-- TASK INPUTS follows --

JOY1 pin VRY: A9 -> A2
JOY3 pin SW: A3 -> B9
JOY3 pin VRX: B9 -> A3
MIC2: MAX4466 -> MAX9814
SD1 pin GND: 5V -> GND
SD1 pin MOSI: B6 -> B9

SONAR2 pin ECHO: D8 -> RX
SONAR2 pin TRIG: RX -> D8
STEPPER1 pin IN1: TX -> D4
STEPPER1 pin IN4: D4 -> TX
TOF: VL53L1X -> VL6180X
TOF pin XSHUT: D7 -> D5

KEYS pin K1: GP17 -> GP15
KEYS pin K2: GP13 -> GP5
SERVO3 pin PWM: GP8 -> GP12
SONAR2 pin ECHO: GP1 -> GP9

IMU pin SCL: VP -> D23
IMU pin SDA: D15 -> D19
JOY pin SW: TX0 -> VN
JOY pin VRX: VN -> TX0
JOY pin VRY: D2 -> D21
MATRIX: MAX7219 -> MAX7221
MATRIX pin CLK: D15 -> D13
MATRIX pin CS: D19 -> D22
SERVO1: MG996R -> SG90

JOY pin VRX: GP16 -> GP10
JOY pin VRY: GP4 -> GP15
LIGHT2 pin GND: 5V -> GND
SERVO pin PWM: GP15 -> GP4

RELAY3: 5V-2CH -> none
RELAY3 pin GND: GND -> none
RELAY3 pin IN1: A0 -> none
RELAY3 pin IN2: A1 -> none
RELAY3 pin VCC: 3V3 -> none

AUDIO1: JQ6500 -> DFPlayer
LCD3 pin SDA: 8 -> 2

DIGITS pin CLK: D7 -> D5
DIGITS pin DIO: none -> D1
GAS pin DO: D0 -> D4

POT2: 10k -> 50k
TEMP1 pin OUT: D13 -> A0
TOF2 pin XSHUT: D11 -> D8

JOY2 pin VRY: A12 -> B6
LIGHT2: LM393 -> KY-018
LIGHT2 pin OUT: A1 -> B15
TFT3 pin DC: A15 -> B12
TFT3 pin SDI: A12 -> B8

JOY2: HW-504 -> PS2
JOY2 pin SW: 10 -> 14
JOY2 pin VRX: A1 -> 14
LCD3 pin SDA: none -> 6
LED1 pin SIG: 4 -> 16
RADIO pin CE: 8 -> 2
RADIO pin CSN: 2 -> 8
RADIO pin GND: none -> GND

-- TASK INPUTS concluded --

* EXERCISE *
The reply should consist only of the line containing "LCD3 pin SDA: none -> 6" and all lines after it in the listing above, reproduced exactly.

* ANSWER FOR THE TASK *
LCD3 pin SDA: none -> 6
LED1 pin SIG: 4 -> 16
RADIO pin CE: 8 -> 2
RADIO pin CSN: 2 -> 8
RADIO pin GND: none -> GND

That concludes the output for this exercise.